Whatever follows the line containing "pink round brick D9" in the listing below should be printed exactly, along with that line itself.

-- PROVIDED MATERIAL --
....

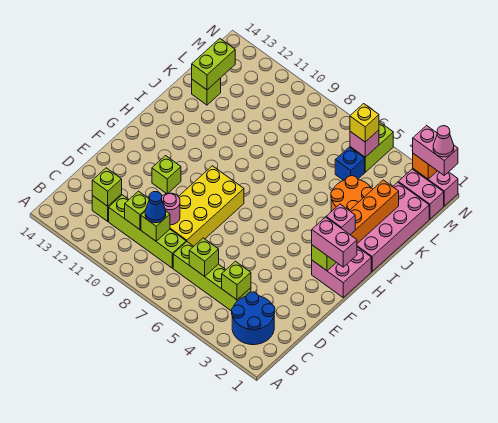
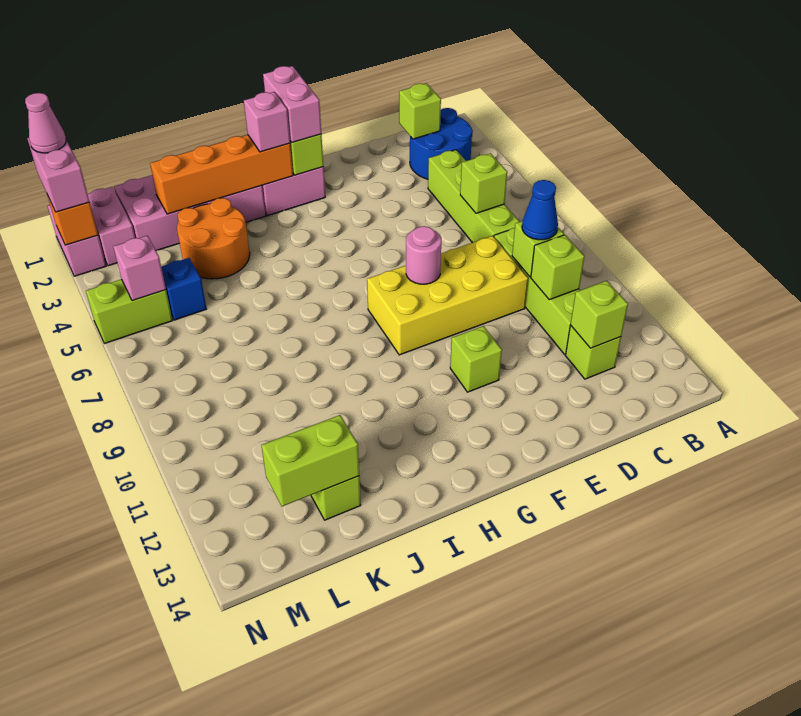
lime brick C4 level 2 -> lime brick C2 level 2
pink round brick D9 level 2 -> pink round brick F8 level 2
yellow brick M5 level 3 -> none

....

-- EXPECTED ANSWER --
pink round brick D9 level 2 -> pink round brick F8 level 2
yellow brick M5 level 3 -> none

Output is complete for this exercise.